Work task
When the line containing "camera: 45 degrees left, 5 degrees down" appears in the data below, begin copying there and stop only after the line containing "(449, 482) = (336, 142): purple".

Given information
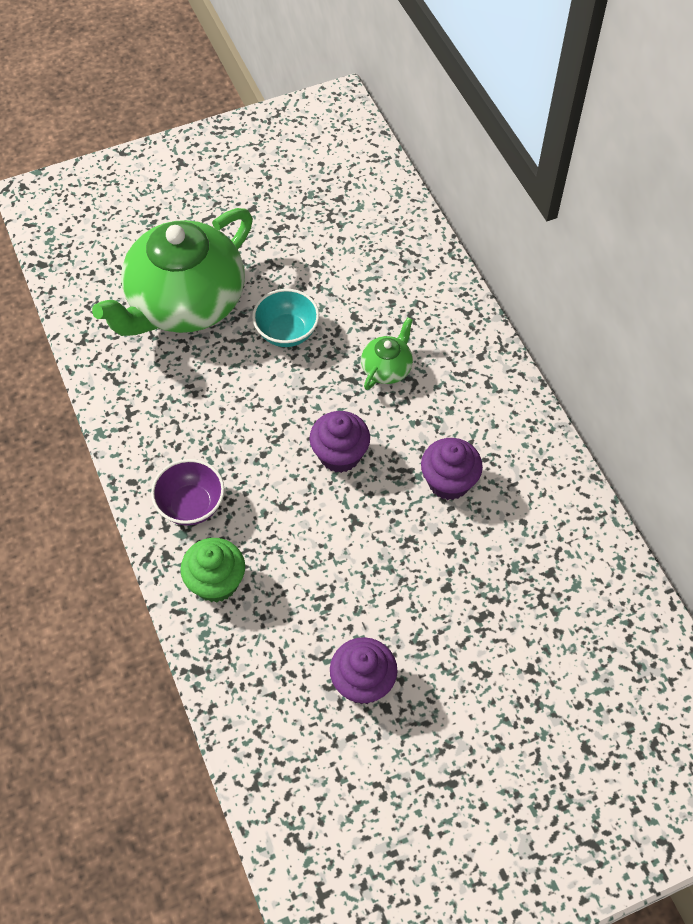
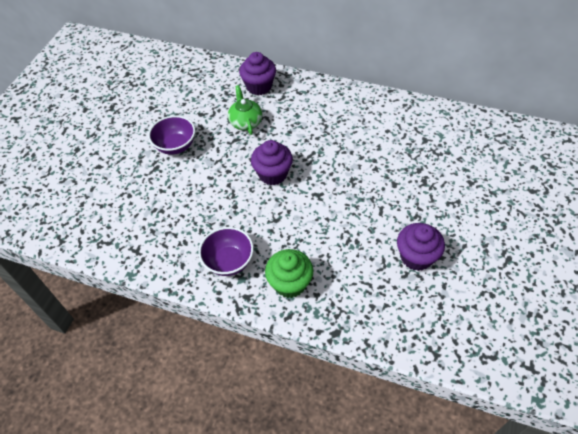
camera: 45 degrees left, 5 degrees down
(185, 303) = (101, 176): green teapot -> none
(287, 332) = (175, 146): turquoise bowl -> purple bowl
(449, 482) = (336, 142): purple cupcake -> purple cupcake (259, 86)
...
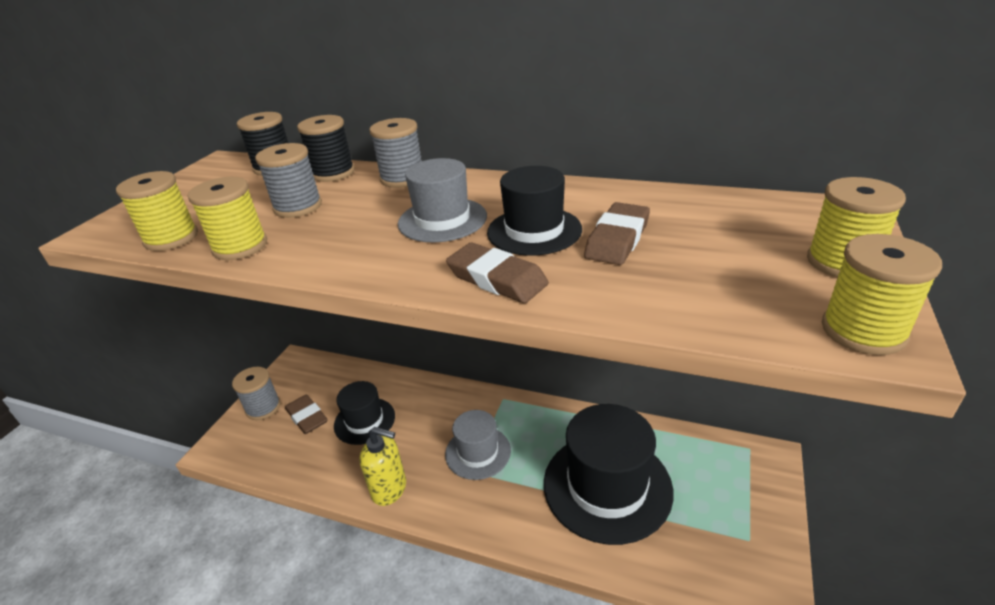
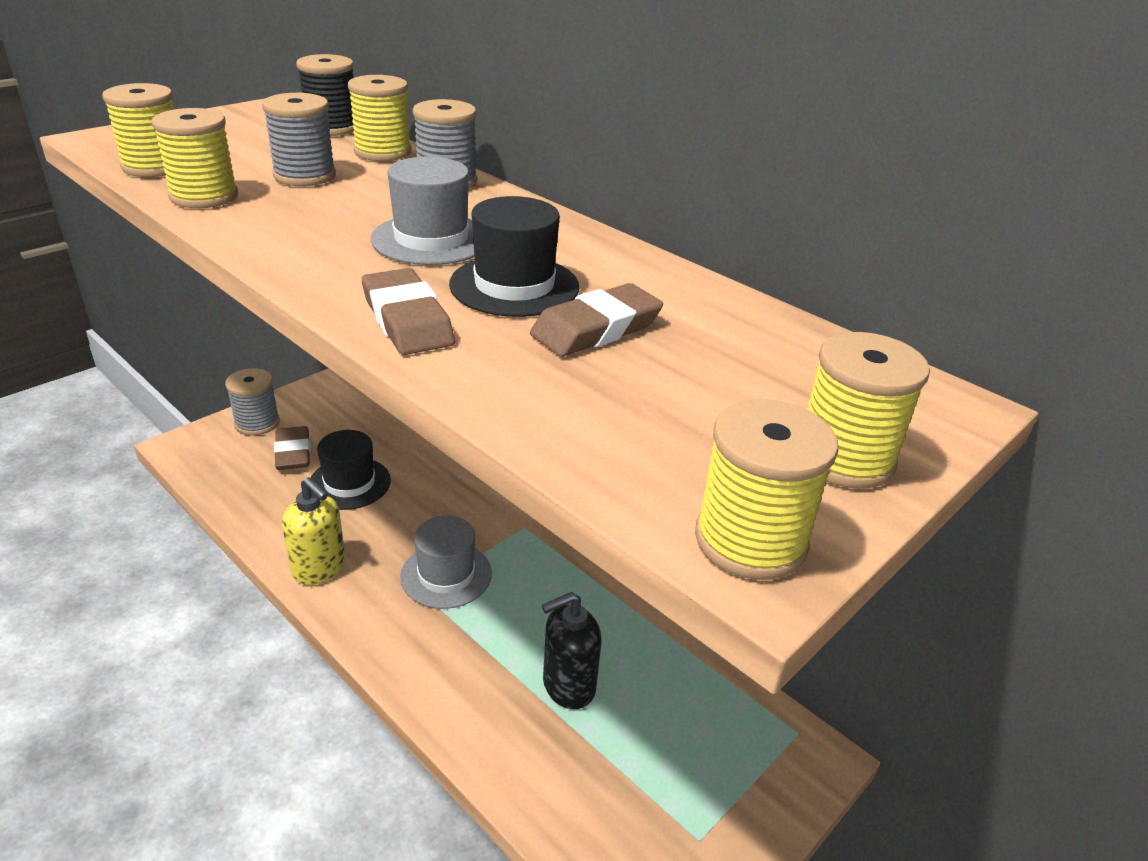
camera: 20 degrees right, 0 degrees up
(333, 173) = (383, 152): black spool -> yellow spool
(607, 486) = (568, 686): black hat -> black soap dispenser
---
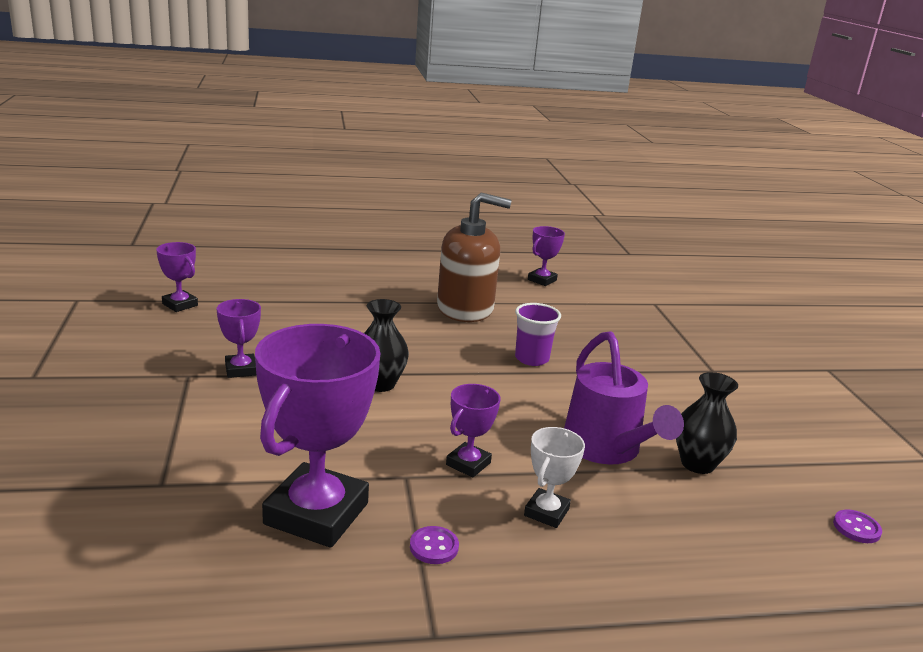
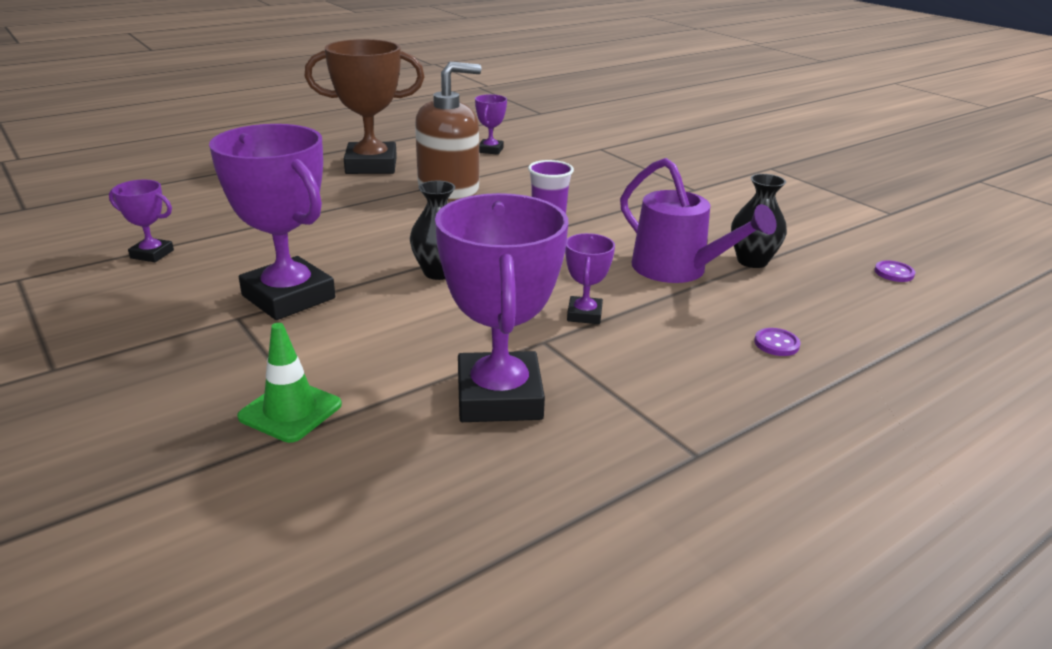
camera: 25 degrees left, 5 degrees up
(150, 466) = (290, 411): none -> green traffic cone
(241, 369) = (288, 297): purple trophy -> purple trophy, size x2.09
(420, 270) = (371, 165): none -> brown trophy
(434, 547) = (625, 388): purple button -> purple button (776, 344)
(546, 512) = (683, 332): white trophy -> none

Response for this exercise
camera: 45 degrees left, 5 degrees down
(185, 303) = (101, 176): green teapot -> none
(287, 332) = (175, 146): turquoise bowl -> purple bowl
(449, 482) = (336, 142): purple cupcake -> purple cupcake (259, 86)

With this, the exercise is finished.